(Source data):
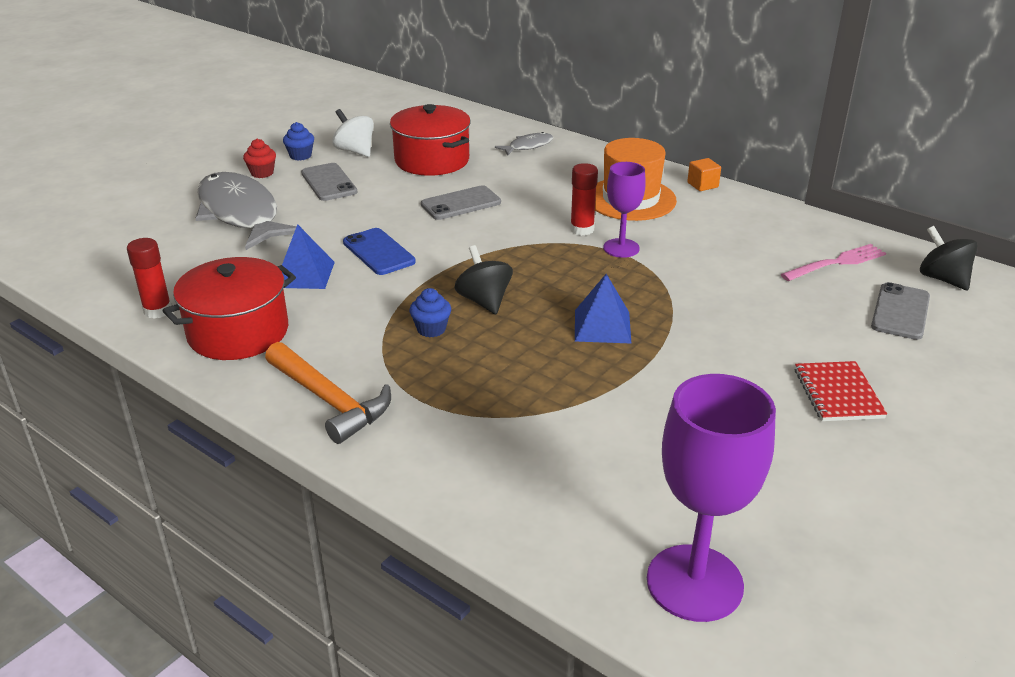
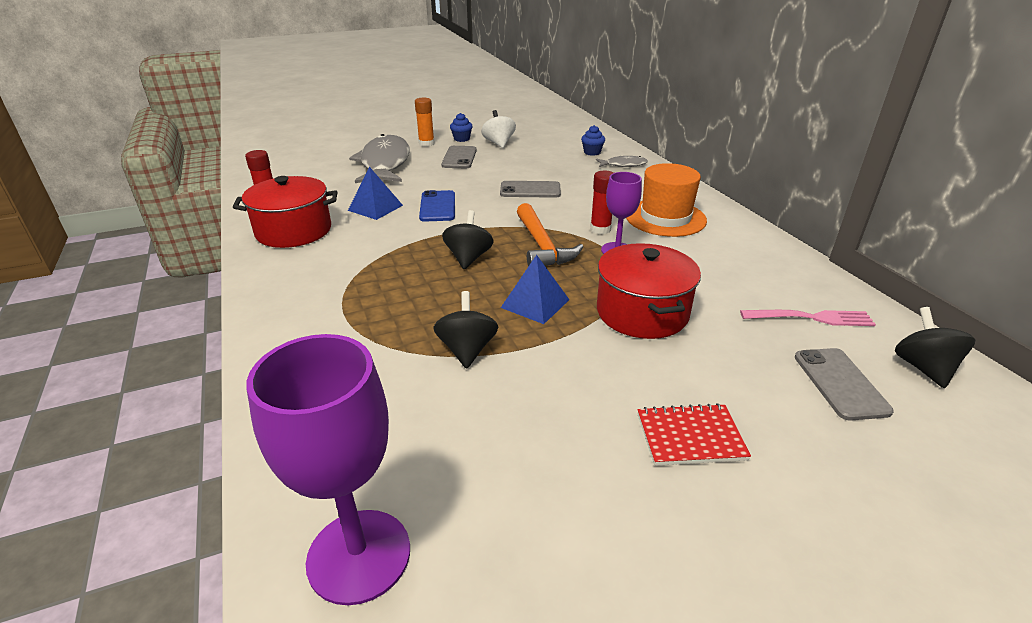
camera: 30 degrees right, 0 degrees up
(262, 173) = (426, 144): red cupcake -> orange glue stick
(330, 401) = (288, 291): orange hammer -> orange hammer (542, 246)
(431, 329) = (409, 266): blue cupcake -> blue cupcake (592, 152)
(432, 160) = (543, 159): red pot -> red pot (642, 312)
(590, 391) = (467, 350): none -> black spinning top
(702, 185) = (741, 222): orange cube -> none
(838, 393) = (690, 437): red notebook -> red notebook turned 60 degrees clockwise
(900, 312) = (840, 383): grey phone -> grey phone turned 60 degrees counterclockwise

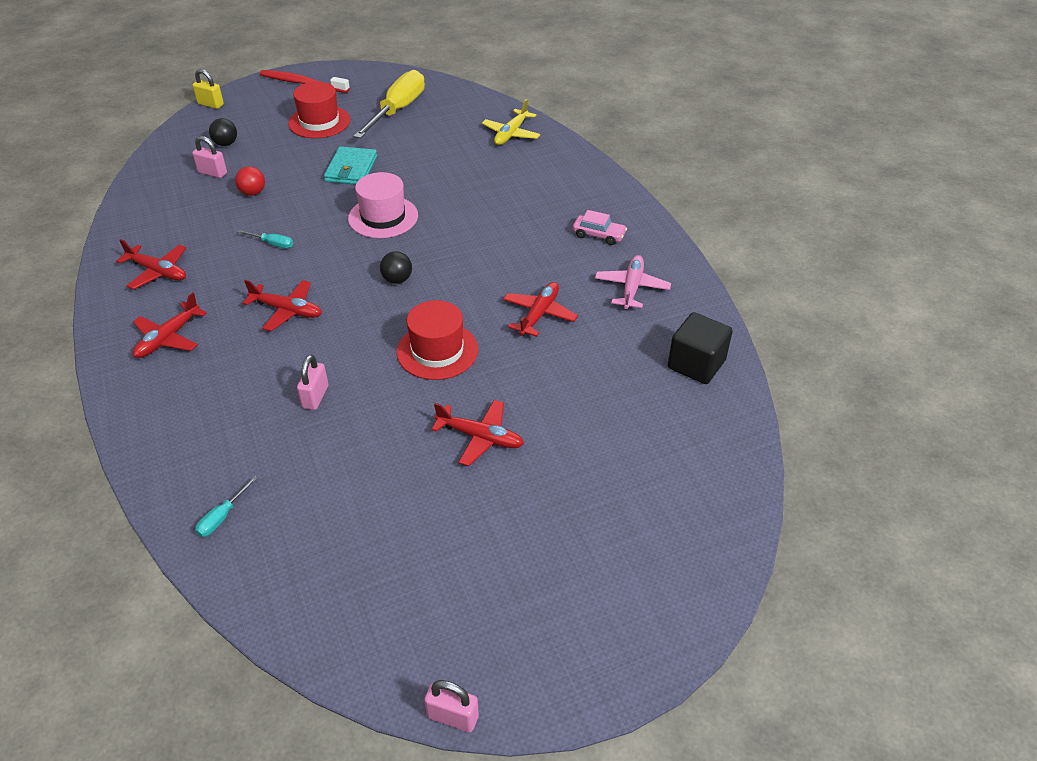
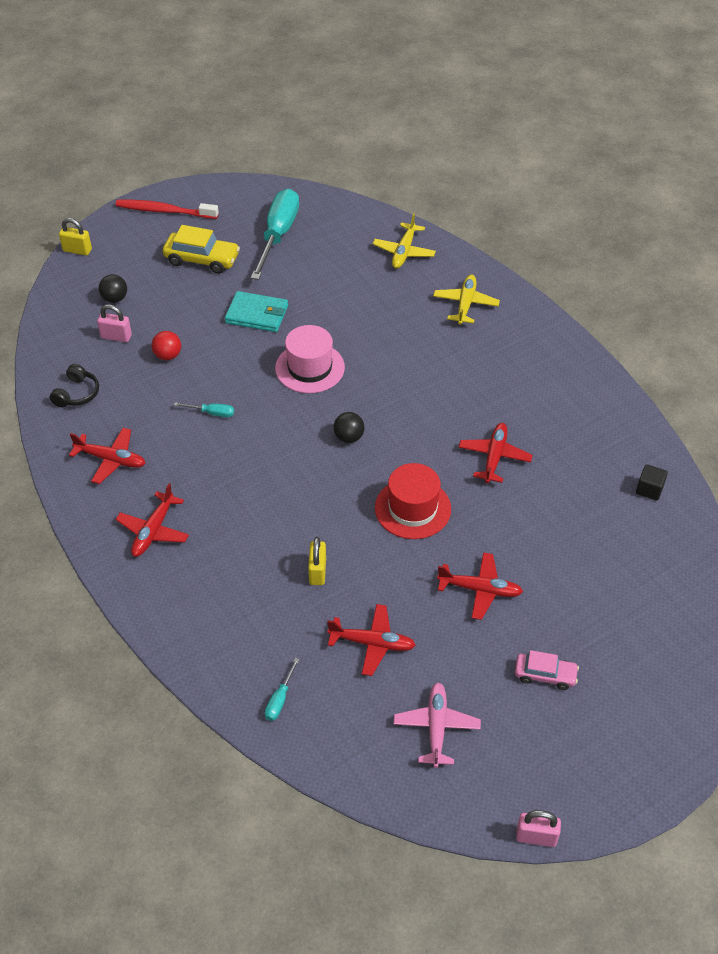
camera: 10 degrees left, 5 degrees up
(154, 214) = (77, 393): none -> black headphones
(287, 310) = (256, 485): red plane -> red plane (372, 643)
(315, 397) = (317, 571): pink padlock -> yellow padlock
(319, 122) = (202, 259): red hat -> yellow car
(351, 169) = (257, 314): turquoise wallet -> turquoise wallet turned 75 degrees counterclockwise
(397, 110) = (278, 235): yellow screwdriver -> turquoise screwdriver
(556, 181) = (465, 304): none -> yellow plane
(598, 235) = (524, 362): pink car -> pink car (545, 675)
(632, 287) = (571, 416): pink plane -> pink plane (436, 727)
(696, 364) = (649, 489): black cube -> black cube, size x0.56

(Task):
Everything in the records above should come back word for word, except the pictures.

(Solution for this problem):
camera: 30 degrees right, 0 degrees up
(262, 173) = (426, 144): red cupcake -> orange glue stick
(330, 401) = (288, 291): orange hammer -> orange hammer (542, 246)
(431, 329) = (409, 266): blue cupcake -> blue cupcake (592, 152)
(432, 160) = (543, 159): red pot -> red pot (642, 312)
(590, 391) = (467, 350): none -> black spinning top
(702, 185) = (741, 222): orange cube -> none
(838, 393) = (690, 437): red notebook -> red notebook turned 60 degrees clockwise
(900, 312) = (840, 383): grey phone -> grey phone turned 60 degrees counterclockwise

camera: 10 degrees left, 5 degrees up
(154, 214) = (77, 393): none -> black headphones
(287, 310) = (256, 485): red plane -> red plane (372, 643)
(315, 397) = (317, 571): pink padlock -> yellow padlock
(319, 122) = (202, 259): red hat -> yellow car
(351, 169) = (257, 314): turquoise wallet -> turquoise wallet turned 75 degrees counterclockwise
(397, 110) = (278, 235): yellow screwdriver -> turquoise screwdriver
(556, 181) = (465, 304): none -> yellow plane
(598, 235) = (524, 362): pink car -> pink car (545, 675)
(632, 287) = (571, 416): pink plane -> pink plane (436, 727)
(696, 364) = (649, 489): black cube -> black cube, size x0.56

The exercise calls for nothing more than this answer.